-- DESCRIPTION OF THE TASK --
Skip the pictures. Output only the lines below starting at the line with "camera: 95 degrees right, 20 degrees up" and ending at the line with "camera: 10 degrees left, 0 degrees up", both ends included, exactly as they are.

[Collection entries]
------

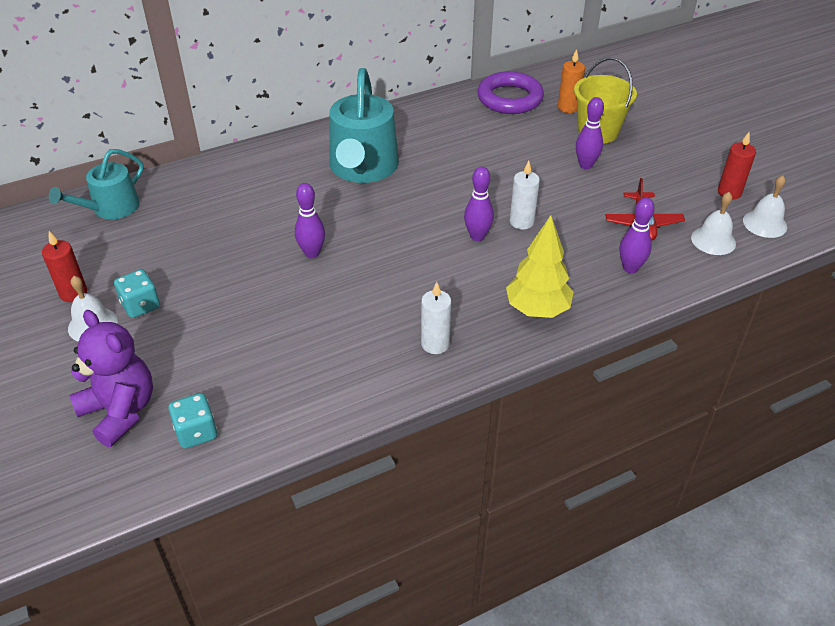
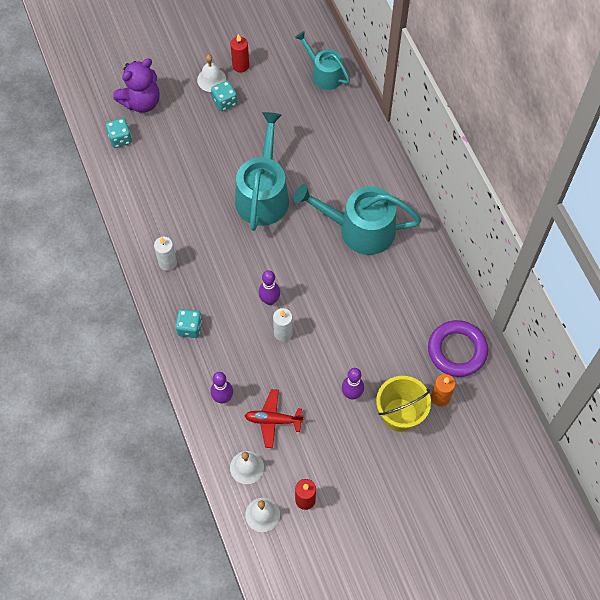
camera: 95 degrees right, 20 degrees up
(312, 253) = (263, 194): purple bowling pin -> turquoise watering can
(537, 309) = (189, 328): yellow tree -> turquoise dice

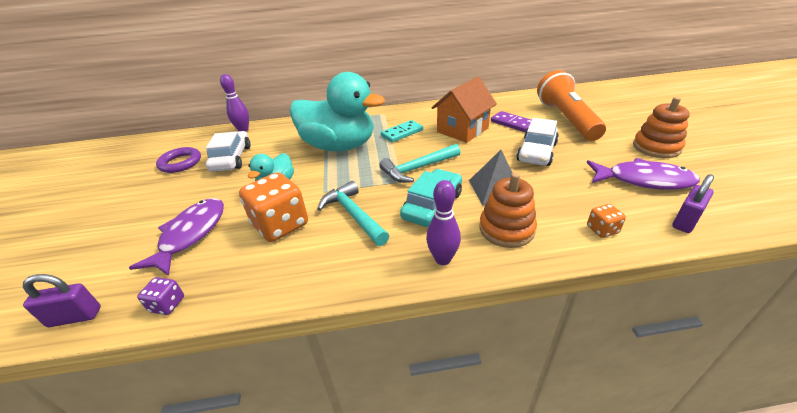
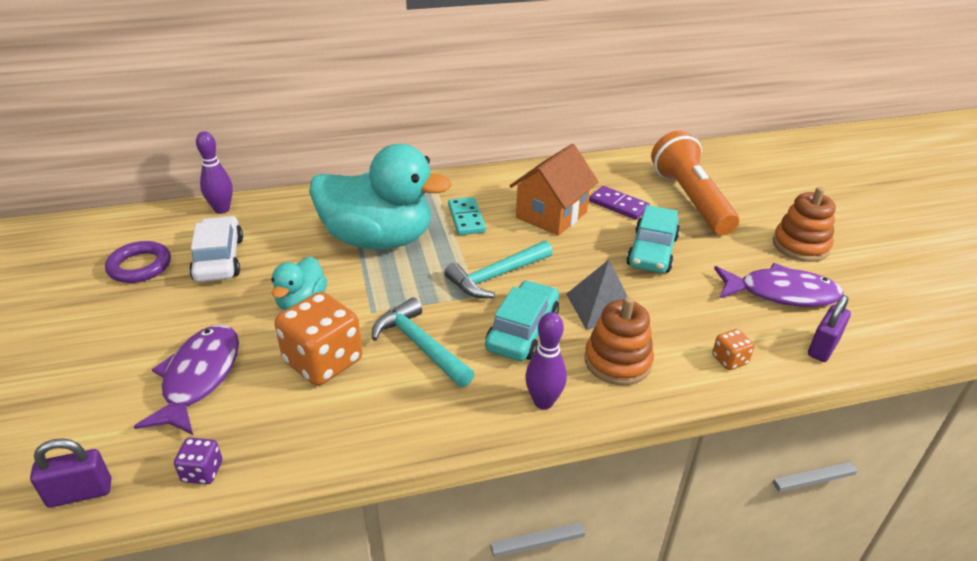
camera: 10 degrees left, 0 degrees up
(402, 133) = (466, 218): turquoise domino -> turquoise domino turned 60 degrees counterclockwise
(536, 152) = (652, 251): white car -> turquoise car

------

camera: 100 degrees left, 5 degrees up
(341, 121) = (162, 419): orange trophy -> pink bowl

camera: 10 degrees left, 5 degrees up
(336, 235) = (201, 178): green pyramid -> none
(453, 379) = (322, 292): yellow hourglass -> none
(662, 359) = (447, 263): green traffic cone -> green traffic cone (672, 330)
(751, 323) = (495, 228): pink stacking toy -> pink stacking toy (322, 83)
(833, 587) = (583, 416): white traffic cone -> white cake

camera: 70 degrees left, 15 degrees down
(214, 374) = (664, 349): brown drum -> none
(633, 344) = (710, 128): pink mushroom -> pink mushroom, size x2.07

------

-- ANSWER SPACE --
camera: 95 degrees right, 20 degrees up
(312, 253) = (263, 194): purple bowling pin -> turquoise watering can
(537, 309) = (189, 328): yellow tree -> turquoise dice

camera: 10 degrees left, 0 degrees up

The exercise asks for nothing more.